Leaving nothing out, set down all the data exactly.

Start of Block

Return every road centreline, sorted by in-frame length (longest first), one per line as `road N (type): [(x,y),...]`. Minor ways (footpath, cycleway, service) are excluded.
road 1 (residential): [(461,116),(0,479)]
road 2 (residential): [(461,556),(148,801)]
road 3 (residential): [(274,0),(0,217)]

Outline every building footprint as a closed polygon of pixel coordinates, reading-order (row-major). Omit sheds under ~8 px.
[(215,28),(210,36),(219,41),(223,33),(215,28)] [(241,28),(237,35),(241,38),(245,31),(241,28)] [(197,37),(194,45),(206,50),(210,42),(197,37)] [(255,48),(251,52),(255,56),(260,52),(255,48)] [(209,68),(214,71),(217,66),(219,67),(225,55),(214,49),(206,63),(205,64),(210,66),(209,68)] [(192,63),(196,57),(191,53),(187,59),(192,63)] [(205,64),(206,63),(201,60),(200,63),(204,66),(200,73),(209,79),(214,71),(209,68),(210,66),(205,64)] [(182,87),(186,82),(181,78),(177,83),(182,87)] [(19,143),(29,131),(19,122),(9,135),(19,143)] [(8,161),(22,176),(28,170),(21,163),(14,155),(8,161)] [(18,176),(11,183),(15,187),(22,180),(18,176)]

End of Block

▸ **Answer for this exercise**
Return every road centreline, sorted by in-frame length (longest first), one per line as `road N (type): [(x,y),...]`. Minor ways (footpath, cycleway, service) are excluded.
road 1 (residential): [(461,116),(0,479)]
road 2 (residential): [(461,556),(148,801)]
road 3 (residential): [(274,0),(0,217)]

Outline every building footprint as a closed polygon of pixel coordinates, reading-order (row-major). Omit sheds under ~8 px.
[(215,28),(210,36),(219,41),(223,33),(215,28)] [(241,28),(237,35),(241,38),(245,31),(241,28)] [(197,37),(194,45),(206,50),(210,42),(197,37)] [(255,48),(251,52),(255,56),(260,52),(255,48)] [(209,68),(214,71),(217,66),(219,67),(225,55),(214,49),(206,63),(205,64),(210,66),(209,68)] [(192,63),(196,57),(191,53),(187,59),(192,63)] [(205,64),(206,63),(201,60),(200,63),(204,66),(200,73),(209,79),(214,71),(209,68),(210,66),(205,64)] [(182,87),(186,82),(181,78),(177,83),(182,87)] [(19,143),(29,131),(19,122),(9,135),(19,143)] [(8,161),(22,176),(28,170),(21,163),(14,155),(8,161)] [(18,176),(11,183),(15,187),(22,180),(18,176)]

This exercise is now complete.